Exercise >> Please list every line in the records below that contains the string "Question", treating uppercase and lowercase as different.
[start]
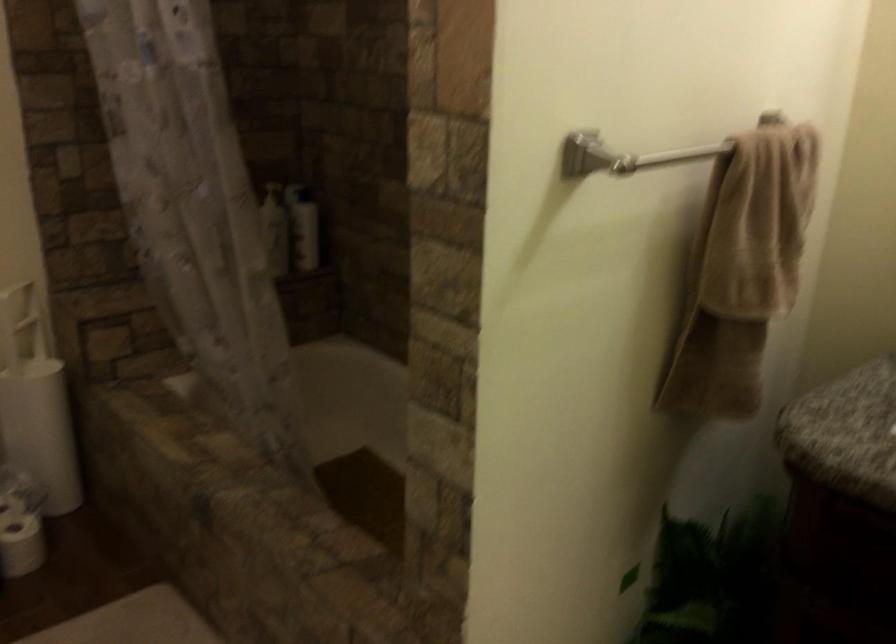
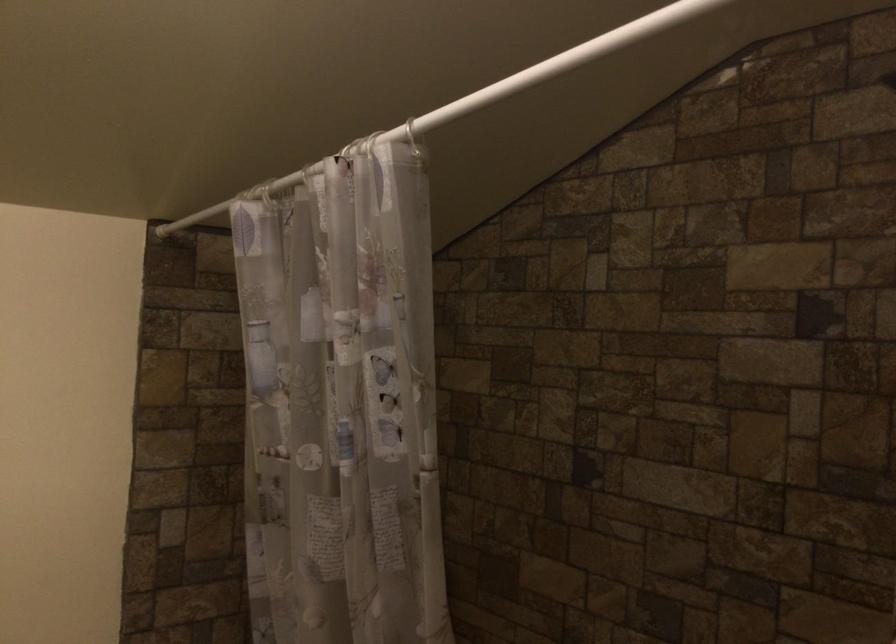
Question: How did the camera likely rotate?

Choices:
 (A) Left
 (B) Right
 (C) Up
 (D) Down

Answer: (C)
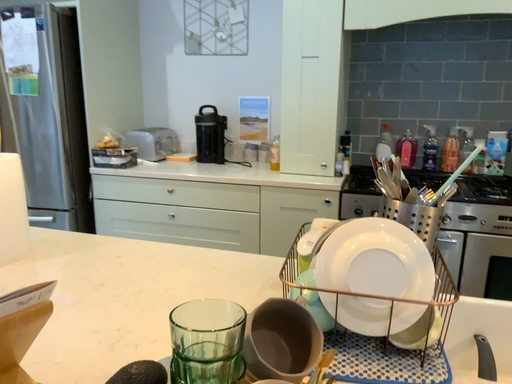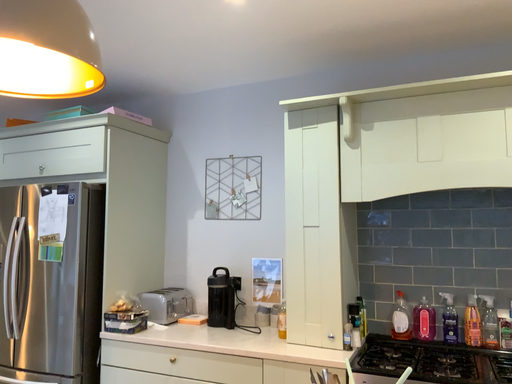
Question: Which way did the camera rotate in the video?

Choices:
 (A) rotated downward
 (B) rotated upward

Answer: (B)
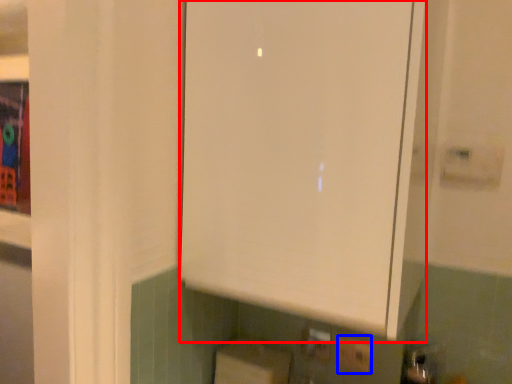
Question: Which point is further to the camera, cabinetry (highlighted by a red box) or electric outlet (highlighted by a blue box)?

Choices:
 (A) cabinetry
 (B) electric outlet

Answer: (B)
[end]
The completed task >>
Question: How did the camera likely rotate?
Question: Which way did the camera rotate in the video?
Question: Which point is further to the camera, cabinetry (highlighted by a red box) or electric outlet (highlighted by a blue box)?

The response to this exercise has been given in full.